For the listing below, the answer is an exact retyping of the lines from the one with "none -> pink 1x1 brick [122,136,147,161]" through the one with "none -> red 1x1 tile [840,214,865,239]", both included, without pictures.

- - -

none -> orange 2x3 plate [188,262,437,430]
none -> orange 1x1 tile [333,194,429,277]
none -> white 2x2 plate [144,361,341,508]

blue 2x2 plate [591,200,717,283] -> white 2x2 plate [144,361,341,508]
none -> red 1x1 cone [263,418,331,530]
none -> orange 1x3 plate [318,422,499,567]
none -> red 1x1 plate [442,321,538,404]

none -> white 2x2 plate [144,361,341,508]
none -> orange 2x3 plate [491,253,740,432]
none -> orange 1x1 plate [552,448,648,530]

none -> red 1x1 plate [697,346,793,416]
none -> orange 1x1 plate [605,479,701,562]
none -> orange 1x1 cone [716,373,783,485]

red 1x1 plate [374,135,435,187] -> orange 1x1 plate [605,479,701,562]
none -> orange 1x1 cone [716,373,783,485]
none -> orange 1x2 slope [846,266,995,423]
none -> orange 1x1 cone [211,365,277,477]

- - -

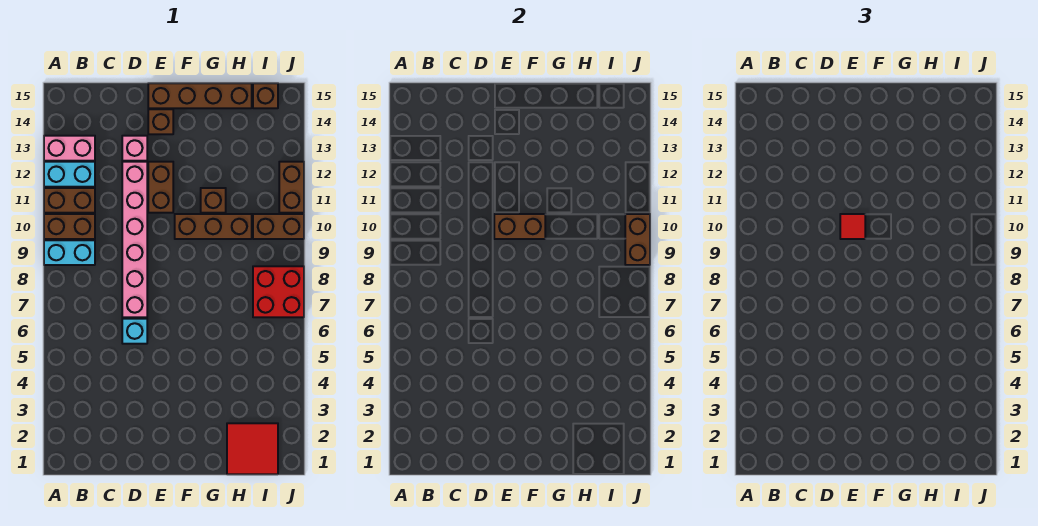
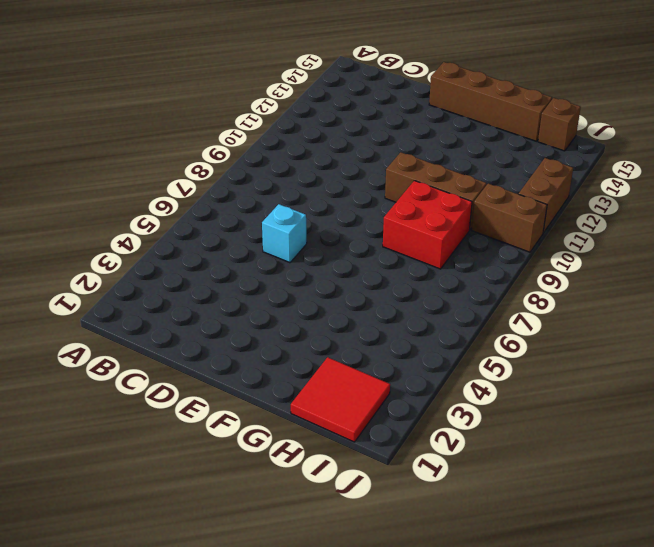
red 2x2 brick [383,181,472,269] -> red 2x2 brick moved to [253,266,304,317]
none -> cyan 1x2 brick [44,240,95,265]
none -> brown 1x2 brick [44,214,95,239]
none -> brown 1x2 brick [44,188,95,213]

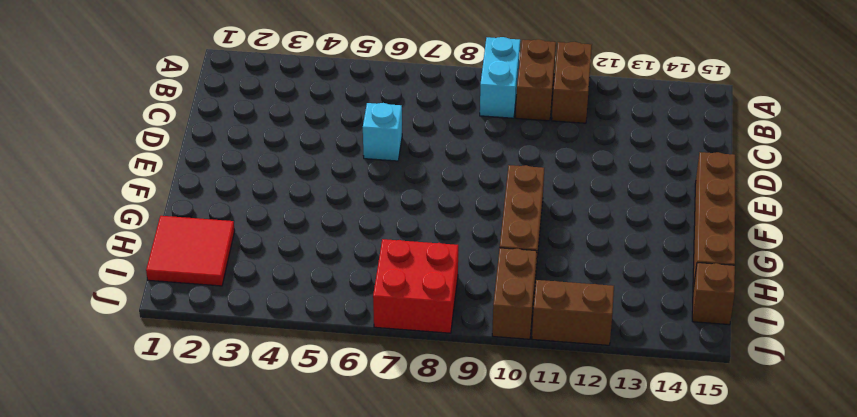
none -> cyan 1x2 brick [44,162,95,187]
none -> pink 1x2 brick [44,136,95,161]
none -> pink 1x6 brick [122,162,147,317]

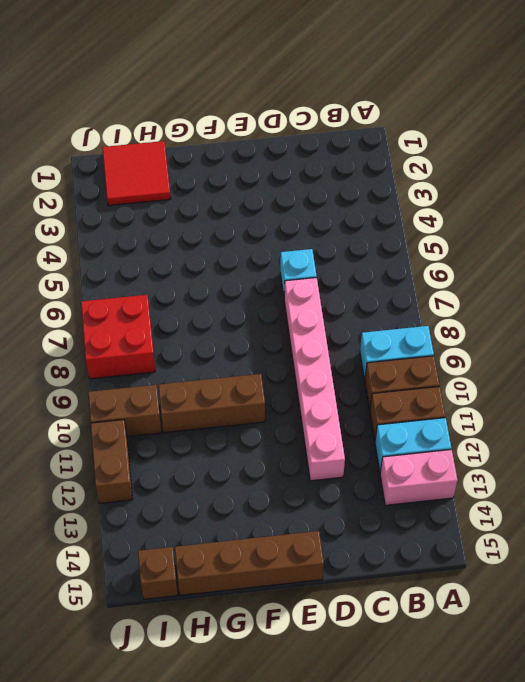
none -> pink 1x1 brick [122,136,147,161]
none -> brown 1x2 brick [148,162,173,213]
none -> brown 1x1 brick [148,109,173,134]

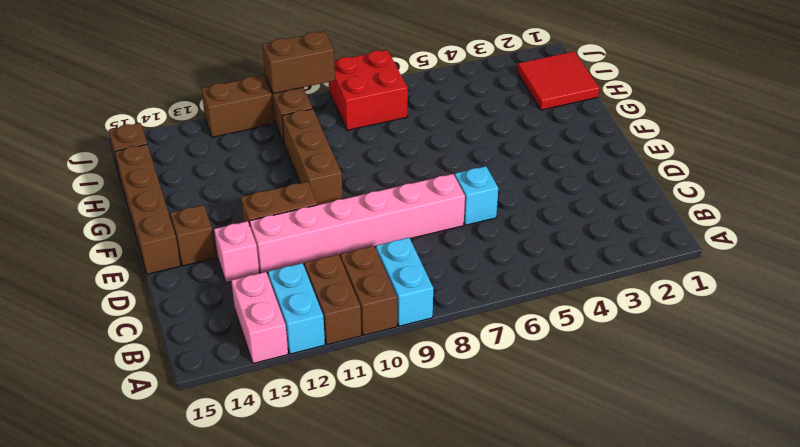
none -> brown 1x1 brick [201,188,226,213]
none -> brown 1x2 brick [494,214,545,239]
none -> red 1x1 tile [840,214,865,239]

- - -

### Task output
none -> pink 1x1 brick [122,136,147,161]
none -> brown 1x2 brick [148,162,173,213]
none -> brown 1x1 brick [148,109,173,134]

none -> brown 1x1 brick [201,188,226,213]
none -> brown 1x2 brick [494,214,545,239]
none -> red 1x1 tile [840,214,865,239]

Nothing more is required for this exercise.